[Revision tracking records]
---*---
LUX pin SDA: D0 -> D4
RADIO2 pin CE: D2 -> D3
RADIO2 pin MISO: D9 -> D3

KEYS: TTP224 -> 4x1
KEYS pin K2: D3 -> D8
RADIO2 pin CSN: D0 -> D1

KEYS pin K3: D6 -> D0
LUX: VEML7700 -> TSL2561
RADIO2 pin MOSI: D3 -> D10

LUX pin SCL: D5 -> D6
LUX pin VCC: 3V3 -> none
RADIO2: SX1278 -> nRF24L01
---*---
[Exercise requirements] Write each line above out exactly.

[Expected output]
LUX pin SDA: D0 -> D4
RADIO2 pin CE: D2 -> D3
RADIO2 pin MISO: D9 -> D3

KEYS: TTP224 -> 4x1
KEYS pin K2: D3 -> D8
RADIO2 pin CSN: D0 -> D1

KEYS pin K3: D6 -> D0
LUX: VEML7700 -> TSL2561
RADIO2 pin MOSI: D3 -> D10

LUX pin SCL: D5 -> D6
LUX pin VCC: 3V3 -> none
RADIO2: SX1278 -> nRF24L01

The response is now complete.